▶ **Description of the task**: Would you retype exactly the lines from the one containing "brown truck: [539,89,612,167]" through the last line of the records below, and nothing else?

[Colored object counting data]
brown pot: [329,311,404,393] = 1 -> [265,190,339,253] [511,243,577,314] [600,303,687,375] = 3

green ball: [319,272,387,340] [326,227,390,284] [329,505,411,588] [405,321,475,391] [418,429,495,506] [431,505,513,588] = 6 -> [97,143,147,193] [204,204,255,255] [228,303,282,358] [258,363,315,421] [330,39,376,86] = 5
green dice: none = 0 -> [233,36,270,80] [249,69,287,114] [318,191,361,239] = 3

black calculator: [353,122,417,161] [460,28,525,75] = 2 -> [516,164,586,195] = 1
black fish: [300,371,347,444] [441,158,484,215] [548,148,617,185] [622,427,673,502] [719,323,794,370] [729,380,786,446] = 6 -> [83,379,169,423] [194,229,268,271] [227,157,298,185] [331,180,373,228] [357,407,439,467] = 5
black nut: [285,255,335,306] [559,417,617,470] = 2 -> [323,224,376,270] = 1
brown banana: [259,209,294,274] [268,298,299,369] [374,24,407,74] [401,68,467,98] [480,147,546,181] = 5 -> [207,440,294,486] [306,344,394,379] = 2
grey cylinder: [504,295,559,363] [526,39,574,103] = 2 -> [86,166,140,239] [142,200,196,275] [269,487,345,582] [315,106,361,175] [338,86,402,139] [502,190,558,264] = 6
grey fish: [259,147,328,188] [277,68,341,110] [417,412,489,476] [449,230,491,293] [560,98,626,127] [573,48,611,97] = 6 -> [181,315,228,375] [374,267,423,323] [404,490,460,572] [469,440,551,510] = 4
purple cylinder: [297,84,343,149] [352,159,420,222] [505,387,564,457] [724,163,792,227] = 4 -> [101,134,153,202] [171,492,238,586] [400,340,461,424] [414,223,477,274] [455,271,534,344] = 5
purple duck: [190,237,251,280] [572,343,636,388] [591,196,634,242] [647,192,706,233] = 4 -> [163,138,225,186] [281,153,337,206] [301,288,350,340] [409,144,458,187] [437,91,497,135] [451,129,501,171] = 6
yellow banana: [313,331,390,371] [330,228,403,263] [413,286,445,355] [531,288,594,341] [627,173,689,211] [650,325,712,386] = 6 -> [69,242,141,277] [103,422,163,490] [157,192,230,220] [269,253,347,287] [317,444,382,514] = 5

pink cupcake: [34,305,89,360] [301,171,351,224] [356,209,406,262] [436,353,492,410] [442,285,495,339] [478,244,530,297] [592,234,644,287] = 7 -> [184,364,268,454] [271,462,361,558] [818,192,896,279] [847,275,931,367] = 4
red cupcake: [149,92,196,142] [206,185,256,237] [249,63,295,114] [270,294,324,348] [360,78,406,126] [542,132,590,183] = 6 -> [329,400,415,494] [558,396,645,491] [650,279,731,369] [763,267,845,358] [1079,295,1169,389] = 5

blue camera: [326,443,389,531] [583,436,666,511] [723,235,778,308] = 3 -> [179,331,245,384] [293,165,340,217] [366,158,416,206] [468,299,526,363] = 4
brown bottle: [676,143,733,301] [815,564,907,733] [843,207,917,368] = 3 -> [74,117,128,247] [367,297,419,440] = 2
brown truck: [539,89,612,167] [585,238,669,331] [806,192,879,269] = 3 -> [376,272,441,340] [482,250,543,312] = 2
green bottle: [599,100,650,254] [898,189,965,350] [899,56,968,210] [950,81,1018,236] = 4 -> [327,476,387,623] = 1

▶ **Exercise answer**:
brown truck: [539,89,612,167] [585,238,669,331] [806,192,879,269] = 3 -> [376,272,441,340] [482,250,543,312] = 2
green bottle: [599,100,650,254] [898,189,965,350] [899,56,968,210] [950,81,1018,236] = 4 -> [327,476,387,623] = 1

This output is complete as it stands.